┌──

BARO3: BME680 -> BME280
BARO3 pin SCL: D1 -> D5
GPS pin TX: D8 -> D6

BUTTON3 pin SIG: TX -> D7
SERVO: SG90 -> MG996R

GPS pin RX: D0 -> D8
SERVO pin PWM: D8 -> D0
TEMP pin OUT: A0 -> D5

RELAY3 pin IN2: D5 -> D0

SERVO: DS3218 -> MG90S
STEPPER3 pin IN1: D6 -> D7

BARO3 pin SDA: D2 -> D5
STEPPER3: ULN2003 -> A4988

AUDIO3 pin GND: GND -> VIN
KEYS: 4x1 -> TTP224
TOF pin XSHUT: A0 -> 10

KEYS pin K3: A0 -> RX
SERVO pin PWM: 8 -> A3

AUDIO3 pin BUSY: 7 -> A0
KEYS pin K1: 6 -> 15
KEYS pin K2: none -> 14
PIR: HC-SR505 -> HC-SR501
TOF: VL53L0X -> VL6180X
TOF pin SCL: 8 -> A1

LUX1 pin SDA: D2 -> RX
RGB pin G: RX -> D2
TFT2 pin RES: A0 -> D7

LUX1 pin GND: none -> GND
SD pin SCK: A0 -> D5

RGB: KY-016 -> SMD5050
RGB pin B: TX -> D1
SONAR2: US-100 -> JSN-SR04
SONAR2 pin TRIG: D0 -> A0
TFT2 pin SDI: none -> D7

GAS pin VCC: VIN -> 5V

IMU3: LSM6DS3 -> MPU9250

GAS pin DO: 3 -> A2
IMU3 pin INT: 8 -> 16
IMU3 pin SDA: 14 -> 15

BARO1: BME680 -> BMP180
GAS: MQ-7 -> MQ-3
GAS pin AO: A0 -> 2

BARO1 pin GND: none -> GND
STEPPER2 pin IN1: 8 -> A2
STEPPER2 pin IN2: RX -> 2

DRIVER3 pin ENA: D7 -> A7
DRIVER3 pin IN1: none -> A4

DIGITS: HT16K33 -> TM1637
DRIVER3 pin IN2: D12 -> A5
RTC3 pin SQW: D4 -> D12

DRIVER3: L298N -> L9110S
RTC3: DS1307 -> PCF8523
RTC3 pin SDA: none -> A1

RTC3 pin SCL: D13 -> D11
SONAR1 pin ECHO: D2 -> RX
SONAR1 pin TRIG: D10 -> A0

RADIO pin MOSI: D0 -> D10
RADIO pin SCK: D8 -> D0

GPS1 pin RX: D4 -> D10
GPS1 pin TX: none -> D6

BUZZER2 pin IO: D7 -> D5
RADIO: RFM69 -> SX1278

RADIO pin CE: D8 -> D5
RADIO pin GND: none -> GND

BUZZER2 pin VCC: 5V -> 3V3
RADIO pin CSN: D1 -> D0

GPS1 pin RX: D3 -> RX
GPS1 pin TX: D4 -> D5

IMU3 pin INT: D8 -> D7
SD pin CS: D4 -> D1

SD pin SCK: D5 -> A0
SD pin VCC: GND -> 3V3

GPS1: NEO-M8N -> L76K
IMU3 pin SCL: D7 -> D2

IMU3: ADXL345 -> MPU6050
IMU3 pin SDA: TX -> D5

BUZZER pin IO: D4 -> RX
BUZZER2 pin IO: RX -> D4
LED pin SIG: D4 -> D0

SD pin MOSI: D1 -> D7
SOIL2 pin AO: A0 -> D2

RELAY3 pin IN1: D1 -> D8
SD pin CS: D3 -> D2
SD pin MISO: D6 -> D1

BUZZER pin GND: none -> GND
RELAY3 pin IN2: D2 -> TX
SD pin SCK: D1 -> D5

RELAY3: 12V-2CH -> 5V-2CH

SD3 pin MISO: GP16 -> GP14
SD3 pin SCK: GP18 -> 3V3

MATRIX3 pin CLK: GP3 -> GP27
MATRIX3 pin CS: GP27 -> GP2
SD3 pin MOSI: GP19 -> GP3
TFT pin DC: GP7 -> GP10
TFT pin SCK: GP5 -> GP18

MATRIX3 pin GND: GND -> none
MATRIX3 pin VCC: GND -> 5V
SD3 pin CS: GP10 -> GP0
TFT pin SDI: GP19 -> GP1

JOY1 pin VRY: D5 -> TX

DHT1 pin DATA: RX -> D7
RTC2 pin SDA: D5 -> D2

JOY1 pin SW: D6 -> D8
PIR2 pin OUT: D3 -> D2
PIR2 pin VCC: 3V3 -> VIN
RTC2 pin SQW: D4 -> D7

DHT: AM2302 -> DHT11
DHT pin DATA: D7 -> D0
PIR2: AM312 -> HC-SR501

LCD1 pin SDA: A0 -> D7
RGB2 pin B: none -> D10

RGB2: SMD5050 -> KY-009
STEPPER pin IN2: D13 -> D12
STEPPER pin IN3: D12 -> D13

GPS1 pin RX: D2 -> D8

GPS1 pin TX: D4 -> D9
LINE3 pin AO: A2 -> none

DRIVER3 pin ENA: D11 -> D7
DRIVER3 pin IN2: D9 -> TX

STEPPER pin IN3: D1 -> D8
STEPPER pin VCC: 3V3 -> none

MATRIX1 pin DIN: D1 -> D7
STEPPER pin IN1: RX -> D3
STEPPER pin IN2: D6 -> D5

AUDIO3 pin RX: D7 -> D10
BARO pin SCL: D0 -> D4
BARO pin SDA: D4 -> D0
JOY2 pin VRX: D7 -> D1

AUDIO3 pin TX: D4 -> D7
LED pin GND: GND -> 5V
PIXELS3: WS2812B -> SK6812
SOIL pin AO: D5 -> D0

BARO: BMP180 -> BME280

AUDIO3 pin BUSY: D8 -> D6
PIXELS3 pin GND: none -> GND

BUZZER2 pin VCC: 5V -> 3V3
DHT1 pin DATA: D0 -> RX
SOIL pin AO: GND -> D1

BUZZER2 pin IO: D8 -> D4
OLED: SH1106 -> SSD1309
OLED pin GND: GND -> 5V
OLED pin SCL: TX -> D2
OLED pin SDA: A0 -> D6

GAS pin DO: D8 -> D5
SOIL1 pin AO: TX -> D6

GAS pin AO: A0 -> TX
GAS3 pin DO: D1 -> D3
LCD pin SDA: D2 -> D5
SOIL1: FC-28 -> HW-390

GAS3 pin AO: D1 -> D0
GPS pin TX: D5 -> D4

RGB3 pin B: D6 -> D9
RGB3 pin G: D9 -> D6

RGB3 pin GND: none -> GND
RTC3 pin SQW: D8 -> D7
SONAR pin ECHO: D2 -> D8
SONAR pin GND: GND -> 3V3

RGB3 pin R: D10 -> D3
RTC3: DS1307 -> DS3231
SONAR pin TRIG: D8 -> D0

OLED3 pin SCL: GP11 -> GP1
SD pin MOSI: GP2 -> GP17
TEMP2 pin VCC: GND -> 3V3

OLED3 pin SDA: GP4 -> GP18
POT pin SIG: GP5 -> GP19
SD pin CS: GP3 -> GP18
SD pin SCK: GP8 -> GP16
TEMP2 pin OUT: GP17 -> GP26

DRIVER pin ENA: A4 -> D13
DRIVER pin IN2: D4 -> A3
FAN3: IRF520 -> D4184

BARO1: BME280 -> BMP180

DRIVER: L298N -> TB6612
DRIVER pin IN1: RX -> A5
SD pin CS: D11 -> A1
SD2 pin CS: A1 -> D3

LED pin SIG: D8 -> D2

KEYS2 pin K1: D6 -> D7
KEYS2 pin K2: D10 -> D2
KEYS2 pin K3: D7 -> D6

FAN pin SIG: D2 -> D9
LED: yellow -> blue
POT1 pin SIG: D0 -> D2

└──

Only the lines above from the line containing "DHT1 pin DATA: RX -> D7" through the line containing "DRIVER3 pin ENA: D11 -> D7" should be retyped, exactly and with both ends included.

DHT1 pin DATA: RX -> D7
RTC2 pin SDA: D5 -> D2

JOY1 pin SW: D6 -> D8
PIR2 pin OUT: D3 -> D2
PIR2 pin VCC: 3V3 -> VIN
RTC2 pin SQW: D4 -> D7

DHT: AM2302 -> DHT11
DHT pin DATA: D7 -> D0
PIR2: AM312 -> HC-SR501

LCD1 pin SDA: A0 -> D7
RGB2 pin B: none -> D10

RGB2: SMD5050 -> KY-009
STEPPER pin IN2: D13 -> D12
STEPPER pin IN3: D12 -> D13

GPS1 pin RX: D2 -> D8

GPS1 pin TX: D4 -> D9
LINE3 pin AO: A2 -> none

DRIVER3 pin ENA: D11 -> D7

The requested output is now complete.